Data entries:
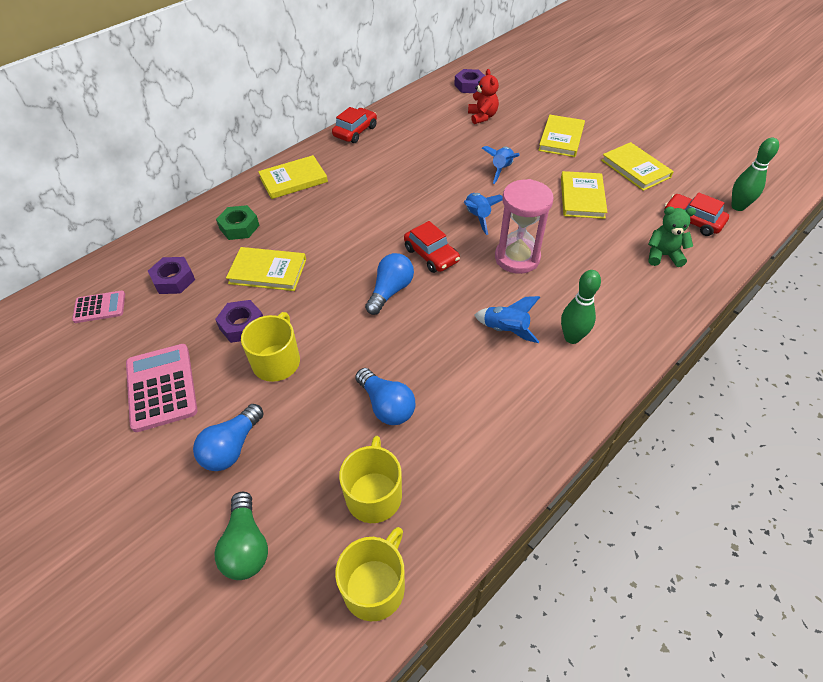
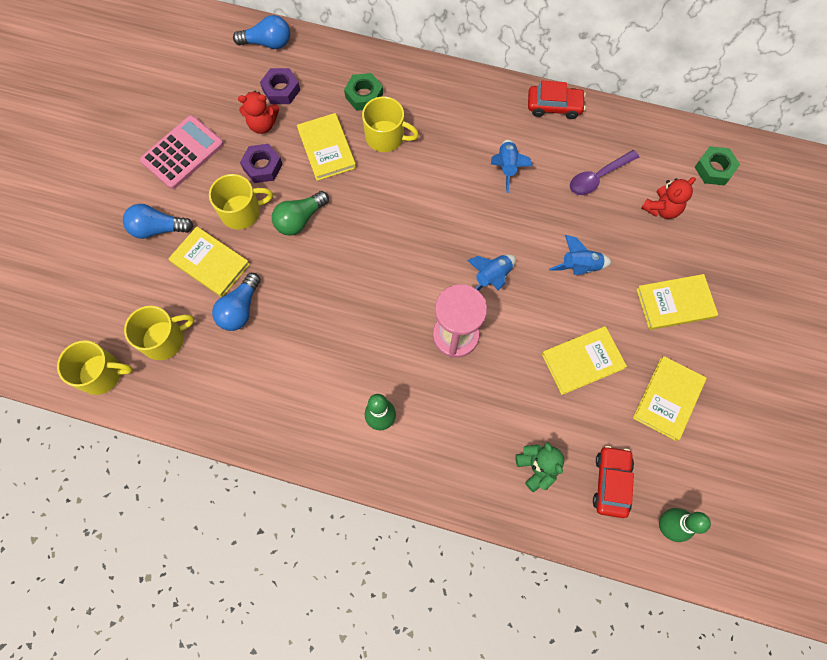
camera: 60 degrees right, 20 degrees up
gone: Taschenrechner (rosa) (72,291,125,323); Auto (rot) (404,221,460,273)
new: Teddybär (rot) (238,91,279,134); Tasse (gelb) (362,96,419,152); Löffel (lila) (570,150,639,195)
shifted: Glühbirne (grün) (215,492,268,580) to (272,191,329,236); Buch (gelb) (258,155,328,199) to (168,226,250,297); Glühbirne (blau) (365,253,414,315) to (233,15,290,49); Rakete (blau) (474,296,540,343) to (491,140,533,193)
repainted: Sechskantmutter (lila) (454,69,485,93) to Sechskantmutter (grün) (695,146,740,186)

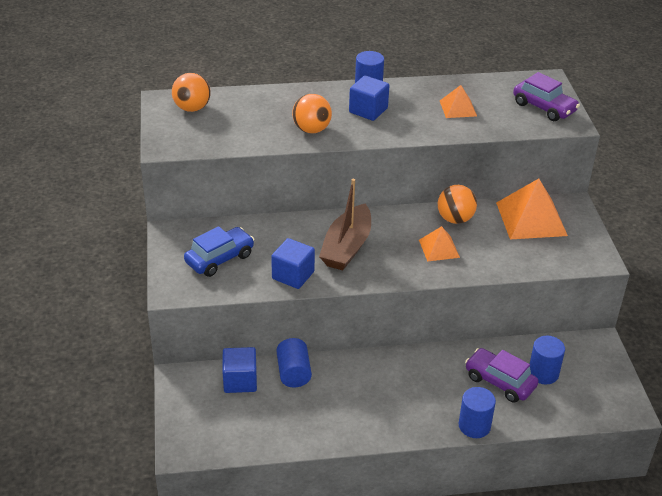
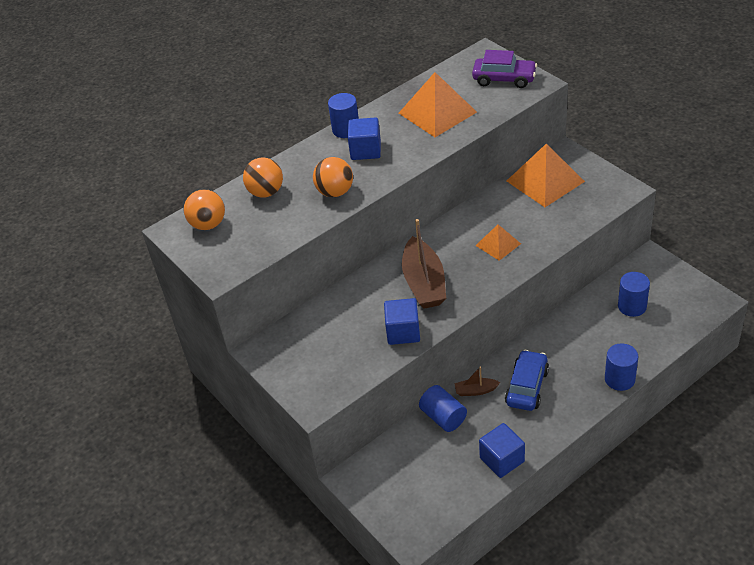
camera: 25 degrees left, 5 degrees up
gone: Auto (lila) (465,348,539,403)
new: Boot (braun) (454,366,500,396)
shifted: Auto (blau) (184,226,255,277) to (505,350,549,411); Kubus (blau) (222,347,257,393) to (479,423,525,478); Ball (orange) (438,185,477,224) to (243,158,283,198)
scaled: Pyramide (orange) (440,85,477,118) = (399,72,477,137) x1.81

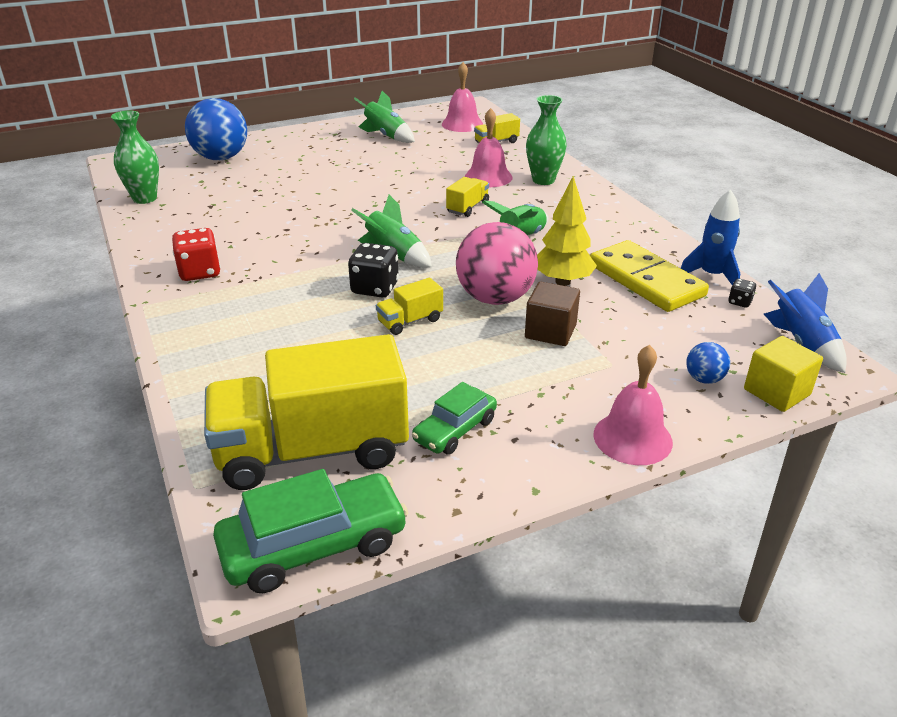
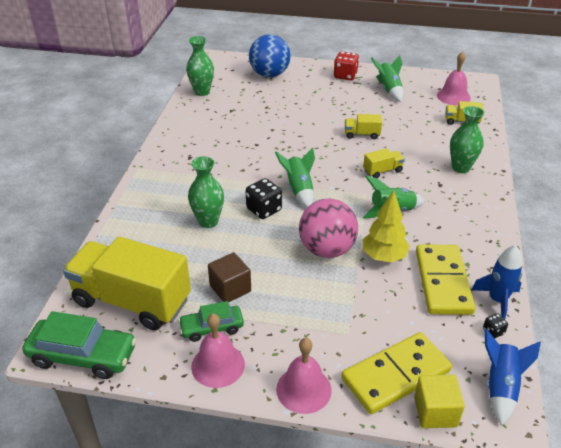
camera: 35 degrees right, 5 degrees up
new: Vase (grün) (188,156,224,228)
shifted: Spielwürfel (rot) (172,228,221,281) to (334,52,359,80); Lastwagen (gelb) (376,278,443,335) to (345,114,382,139); Glocke (rosa) (465,108,512,187) to (191,314,245,388); Kubus (braun) (525,282,580,346) to (208,252,251,303)
swapped: Ball (blau) (686,342,730,384) to Dominostein (gelb) (342,332,452,414)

PROBLEM REQUIREMENTS:
From the records above, output only the lines starting at the one containing "gone: Auto (lila) (465,348,539,403)" and ending at the one containing "new: Vase (grün) (188,156,224,228)", word for word. Pictures stay out.

ANSWER FOR THIS EXERCISE:
gone: Auto (lila) (465,348,539,403)
new: Boot (braun) (454,366,500,396)
shifted: Auto (blau) (184,226,255,277) to (505,350,549,411); Kubus (blau) (222,347,257,393) to (479,423,525,478); Ball (orange) (438,185,477,224) to (243,158,283,198)
scaled: Pyramide (orange) (440,85,477,118) = (399,72,477,137) x1.81

camera: 35 degrees right, 5 degrees up
new: Vase (grün) (188,156,224,228)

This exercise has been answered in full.